◆ Material for this exercise:

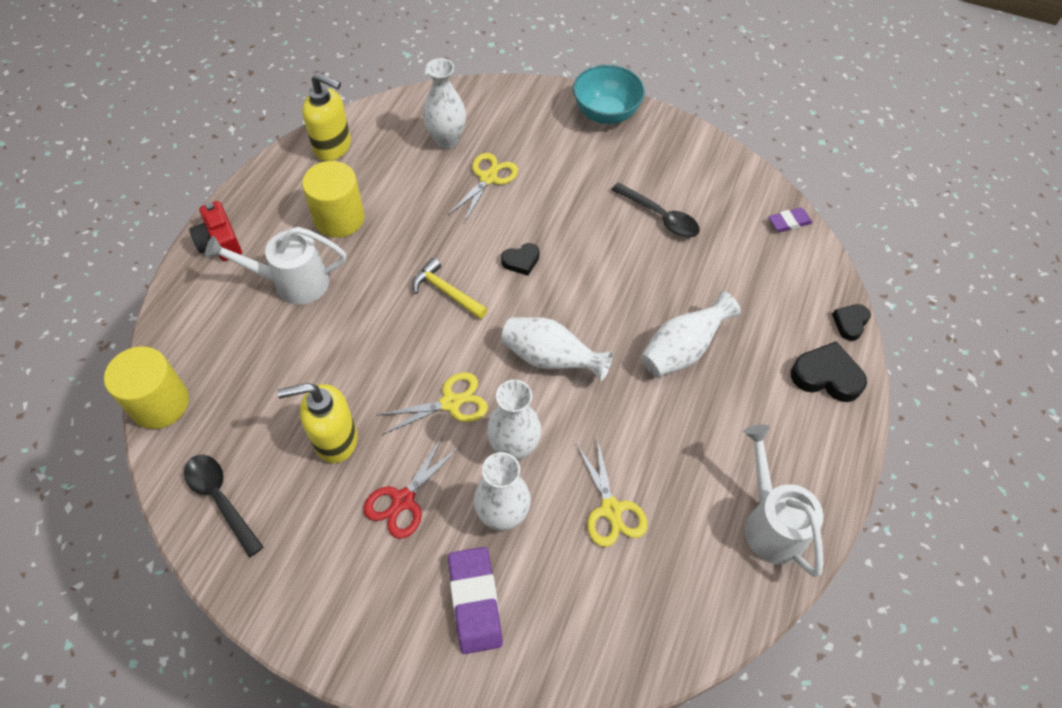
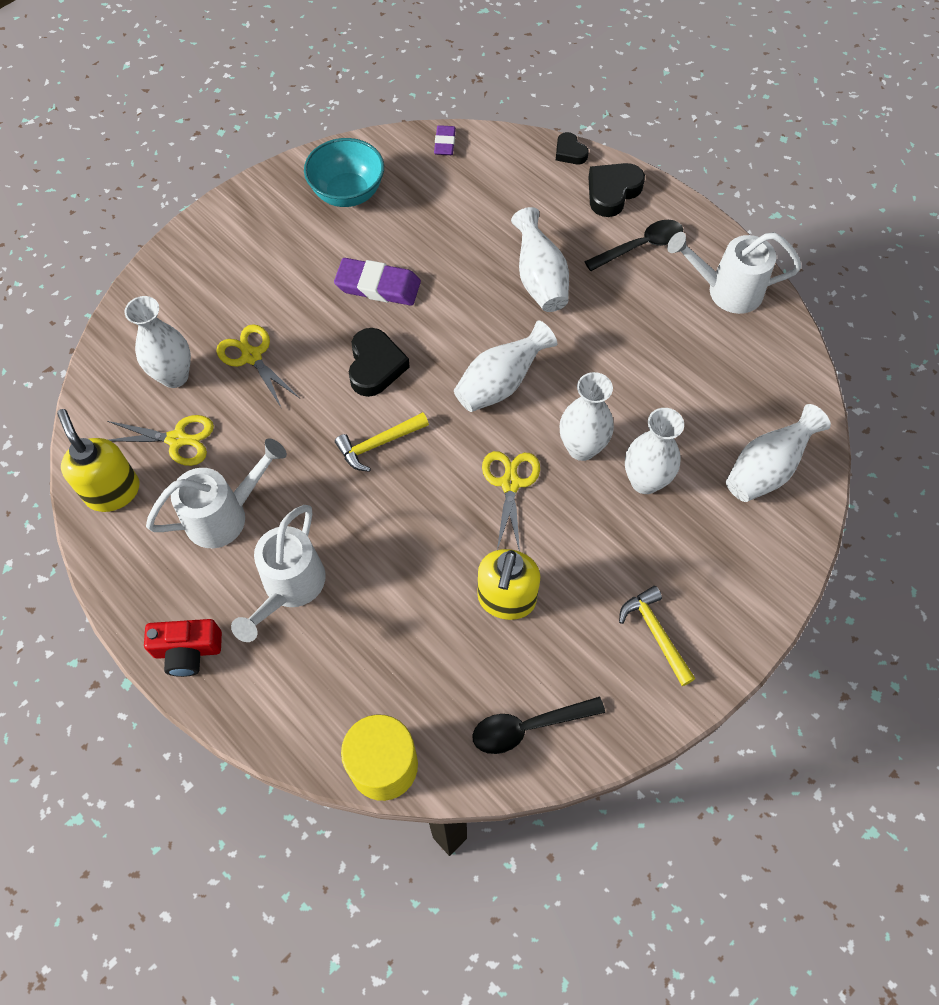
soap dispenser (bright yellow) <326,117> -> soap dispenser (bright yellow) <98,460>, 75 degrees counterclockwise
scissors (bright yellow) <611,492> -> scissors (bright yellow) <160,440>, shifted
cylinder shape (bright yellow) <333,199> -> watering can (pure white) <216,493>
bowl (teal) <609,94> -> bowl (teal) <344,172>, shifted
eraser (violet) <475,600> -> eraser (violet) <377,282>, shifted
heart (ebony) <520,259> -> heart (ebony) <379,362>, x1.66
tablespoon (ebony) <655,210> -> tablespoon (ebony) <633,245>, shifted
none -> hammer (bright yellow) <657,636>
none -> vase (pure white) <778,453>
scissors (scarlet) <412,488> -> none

◆ Exercise requirements: Each line of the listing above belongs in the answer exactly as written; the pictures do not.

◆ Solution:
soap dispenser (bright yellow) <326,117> -> soap dispenser (bright yellow) <98,460>, 75 degrees counterclockwise
scissors (bright yellow) <611,492> -> scissors (bright yellow) <160,440>, shifted
cylinder shape (bright yellow) <333,199> -> watering can (pure white) <216,493>
bowl (teal) <609,94> -> bowl (teal) <344,172>, shifted
eraser (violet) <475,600> -> eraser (violet) <377,282>, shifted
heart (ebony) <520,259> -> heart (ebony) <379,362>, x1.66
tablespoon (ebony) <655,210> -> tablespoon (ebony) <633,245>, shifted
none -> hammer (bright yellow) <657,636>
none -> vase (pure white) <778,453>
scissors (scarlet) <412,488> -> none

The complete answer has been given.